[RECORDS FOR THIS EXERCISE — start]

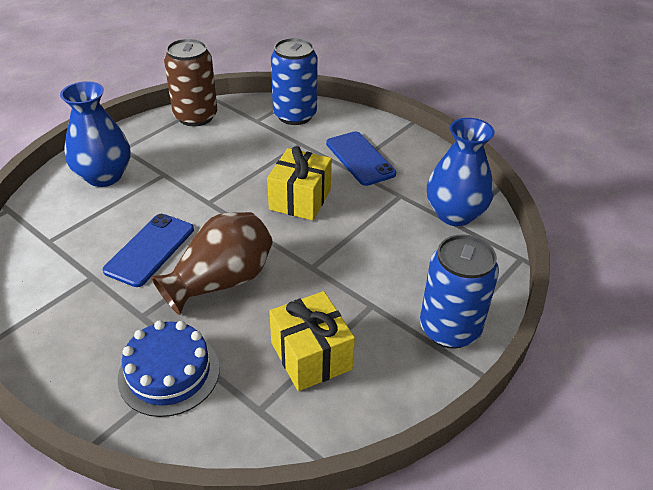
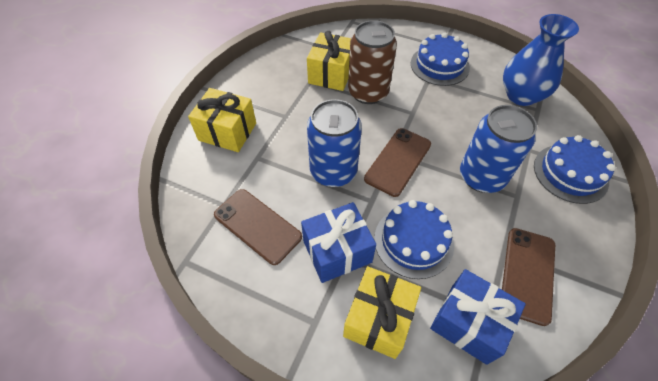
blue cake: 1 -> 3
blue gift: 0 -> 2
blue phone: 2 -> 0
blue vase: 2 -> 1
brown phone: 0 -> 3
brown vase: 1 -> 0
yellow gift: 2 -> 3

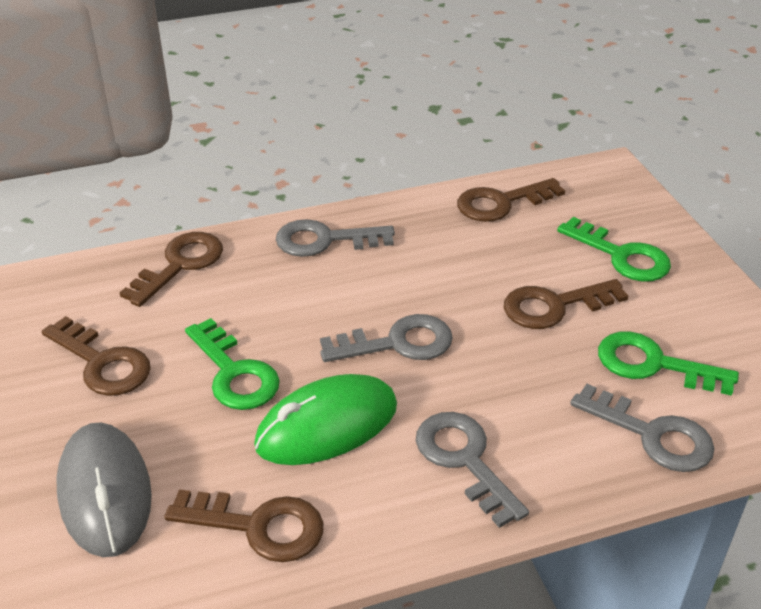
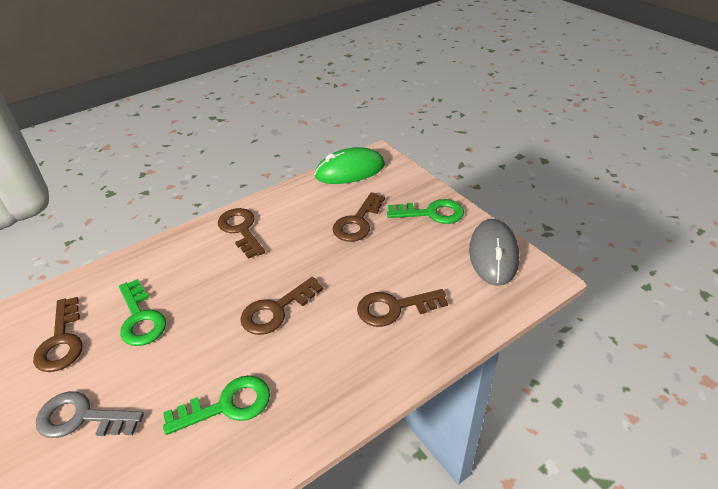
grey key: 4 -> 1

[RECORDS FOR THIS EXERCISE — finish]
[RECORDS FOR THIS EXERCISE — start]

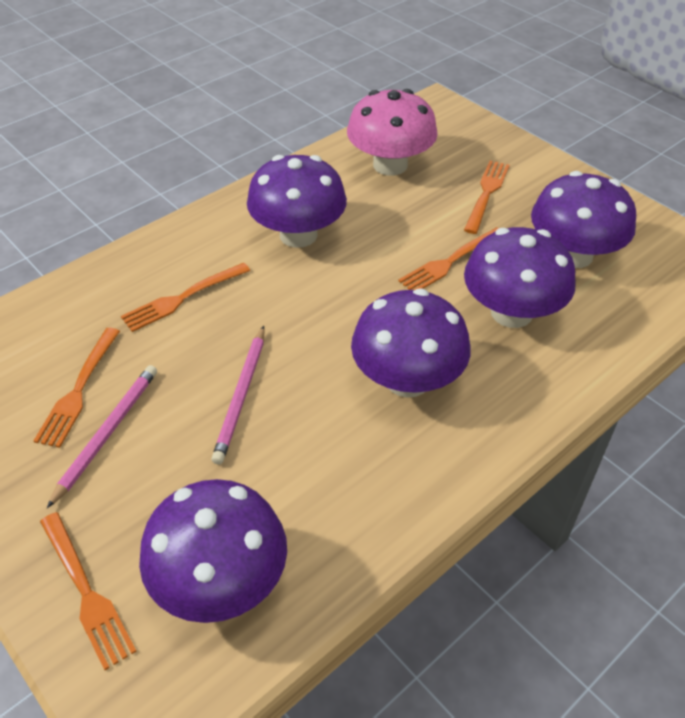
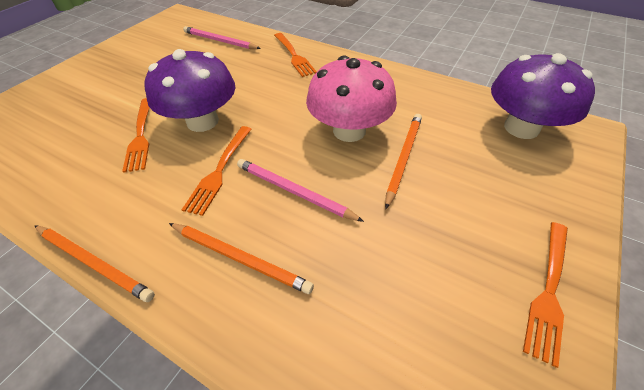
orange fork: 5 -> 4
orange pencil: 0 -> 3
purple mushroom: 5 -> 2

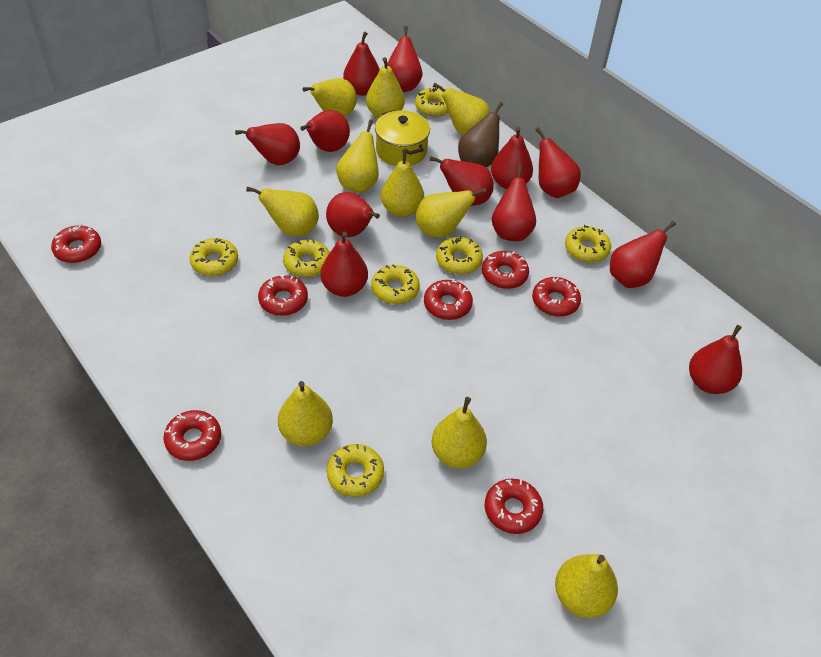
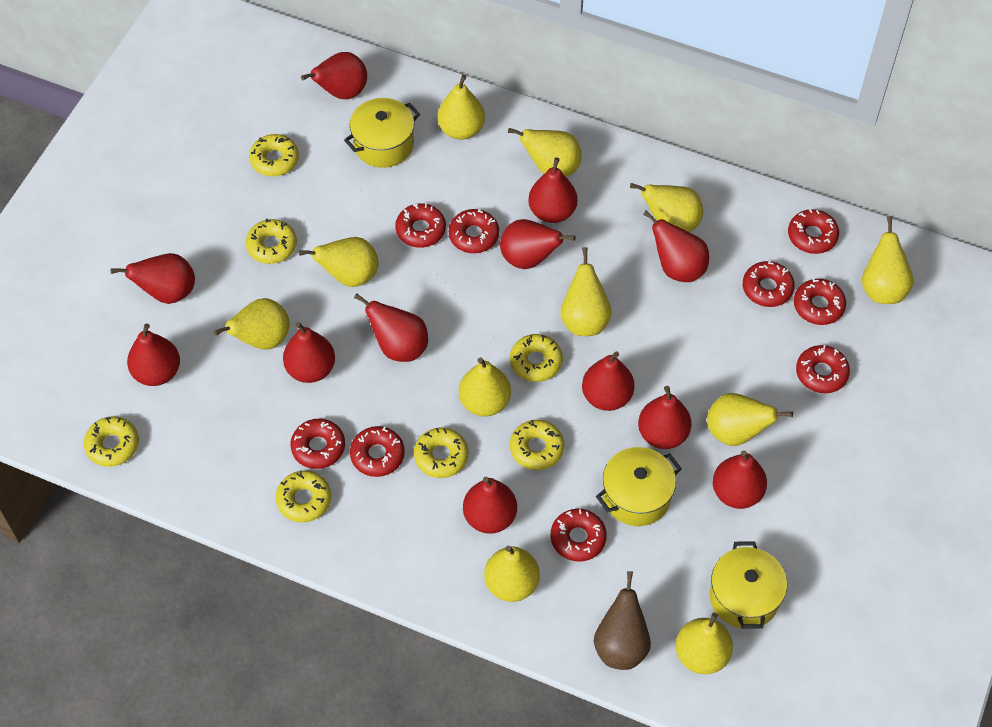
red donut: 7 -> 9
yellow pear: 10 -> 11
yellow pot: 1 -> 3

[RECORDS FOR THIS EXERCISE — finish]
[RECORDS FOR THIS EXERCISE — start]

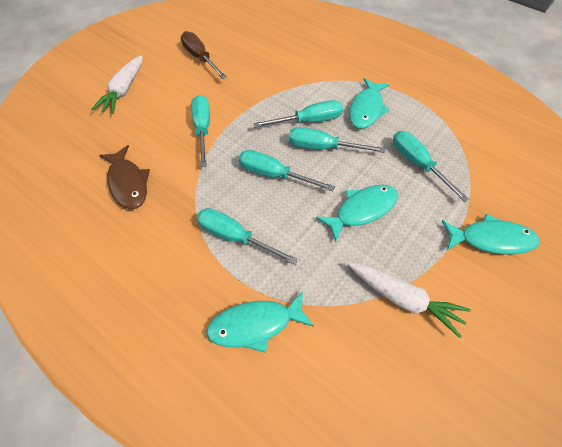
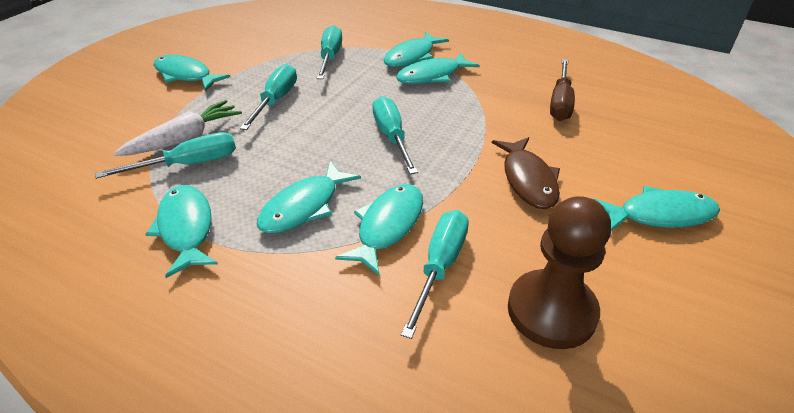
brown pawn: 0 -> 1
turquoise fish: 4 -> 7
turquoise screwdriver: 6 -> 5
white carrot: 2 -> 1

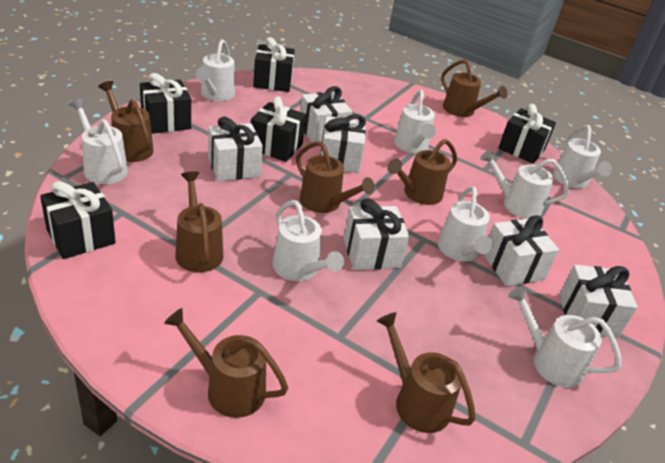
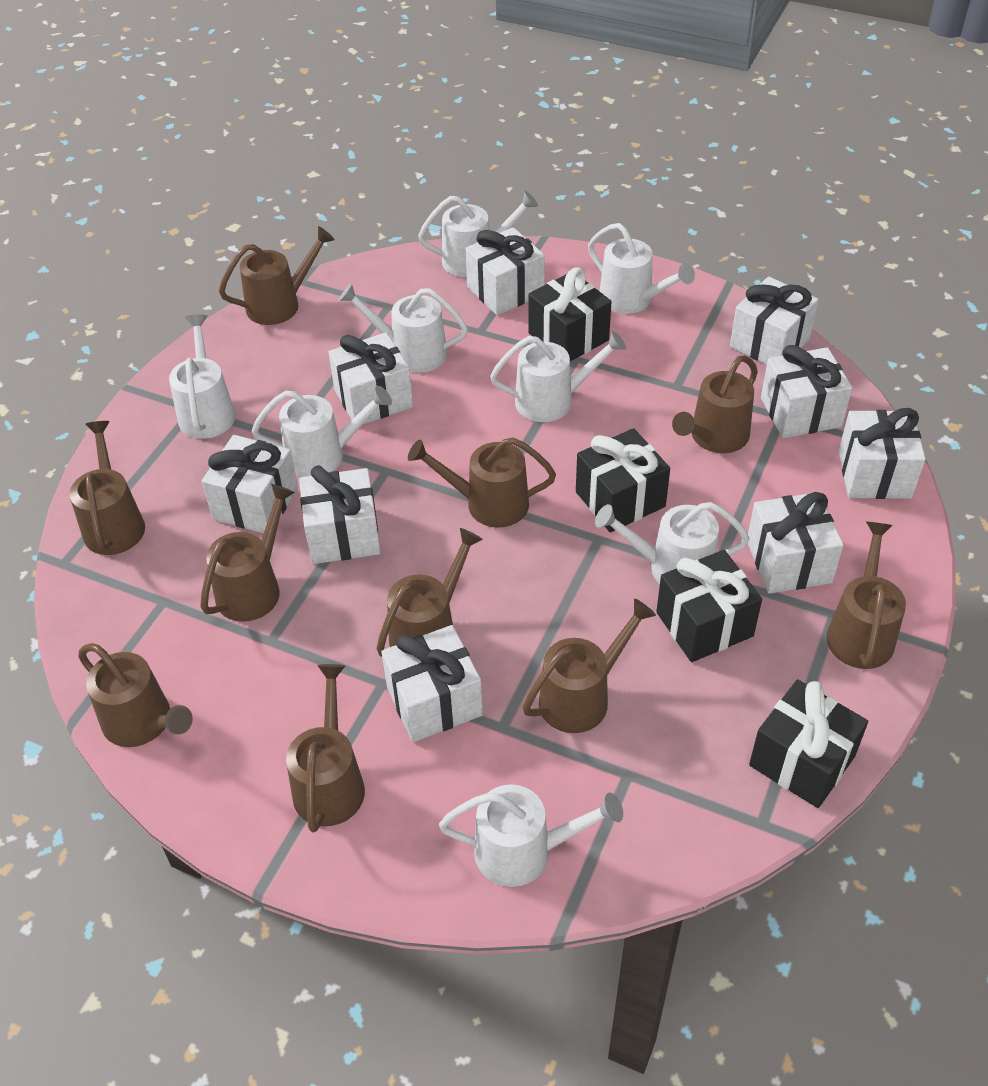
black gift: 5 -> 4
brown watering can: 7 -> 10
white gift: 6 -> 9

[RECORDS FOR THIS EXERCISE — finish]

PROBLEM => Beginning at the line above that contains "orange pencil: 0 -> 3" and going on through the line that contains "yellow pot: 1 -> 3", please copy every line exactly, leaving the pictures out and adding nothing.

TASK RESULT =>
orange pencil: 0 -> 3
purple mushroom: 5 -> 2

red donut: 7 -> 9
yellow pear: 10 -> 11
yellow pot: 1 -> 3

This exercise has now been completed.